- **RECORDS FOR THE EXERCISE**
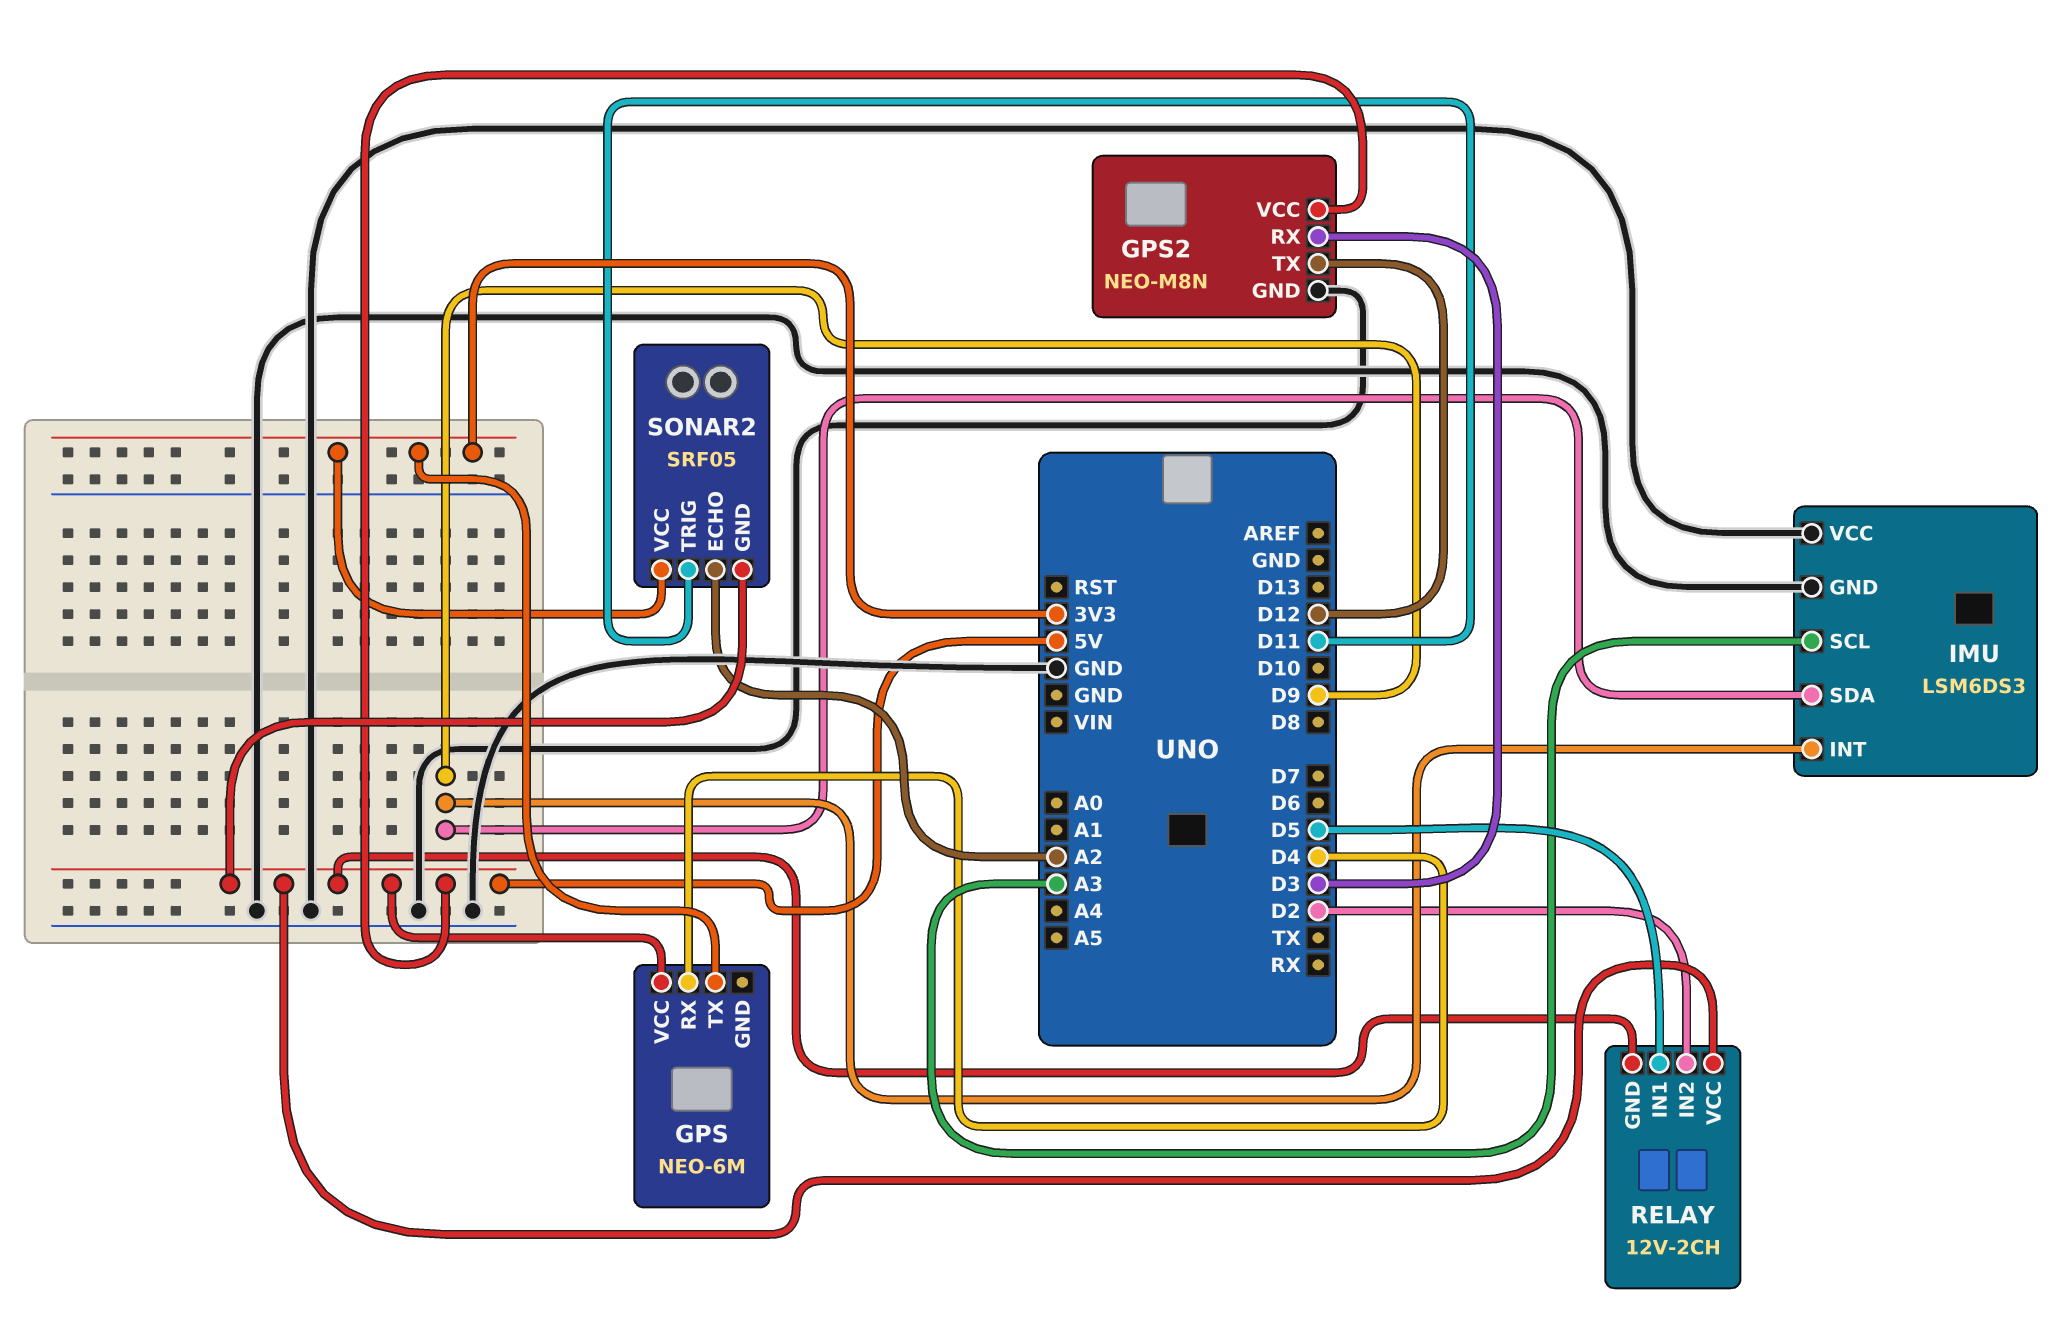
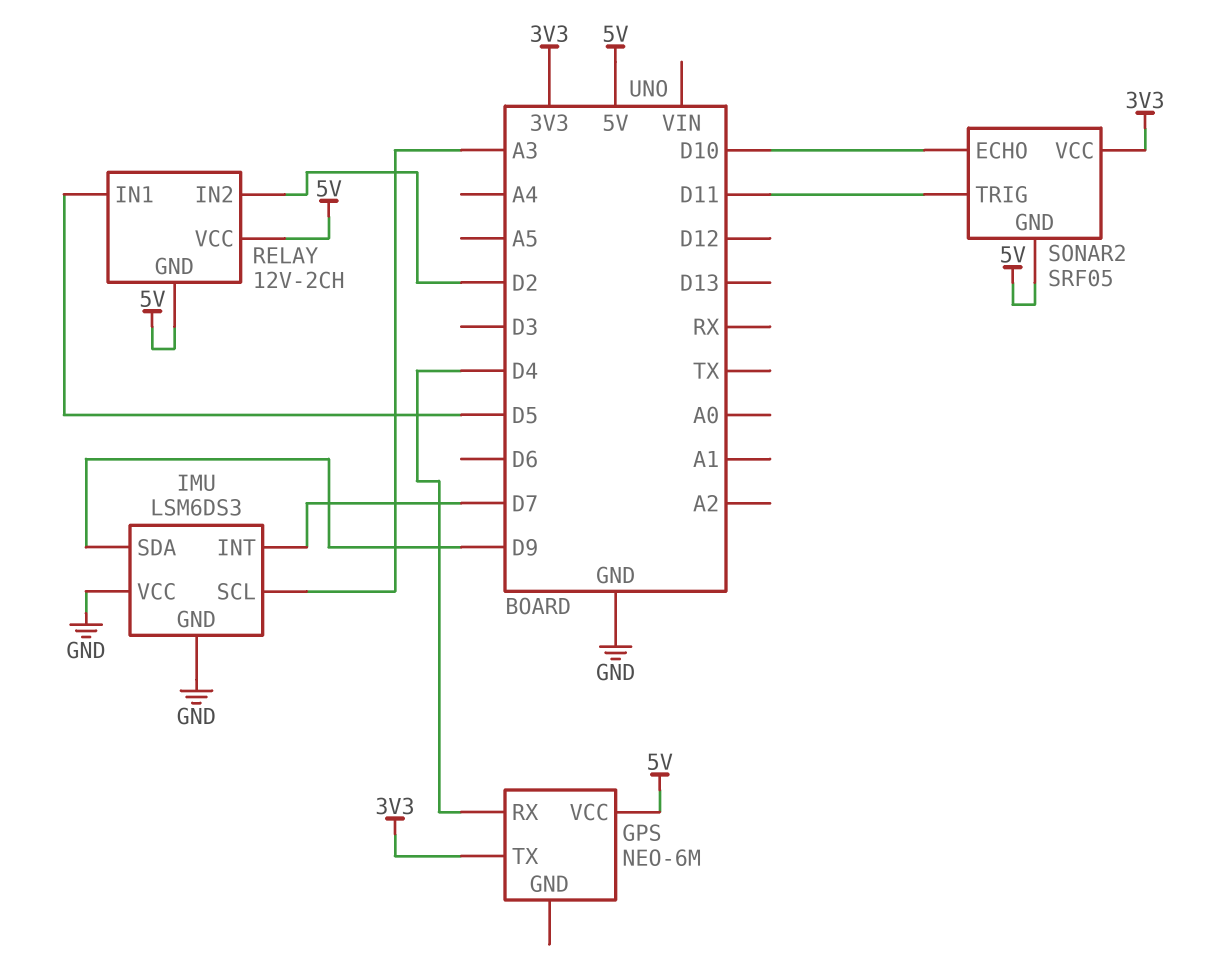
GPS2: NEO-M8N -> none
GPS2 pin GND: GND -> none
GPS2 pin RX: D3 -> none
GPS2 pin TX: D12 -> none
GPS2 pin VCC: 5V -> none
IMU pin INT: D9 -> D7
SONAR2 pin ECHO: A2 -> D10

- **BRIEF**
Should a record include a picture, omit it from your copy and return the rest unchanged.

- **SOLVED PROBLEM**
GPS2: NEO-M8N -> none
GPS2 pin GND: GND -> none
GPS2 pin RX: D3 -> none
GPS2 pin TX: D12 -> none
GPS2 pin VCC: 5V -> none
IMU pin INT: D9 -> D7
SONAR2 pin ECHO: A2 -> D10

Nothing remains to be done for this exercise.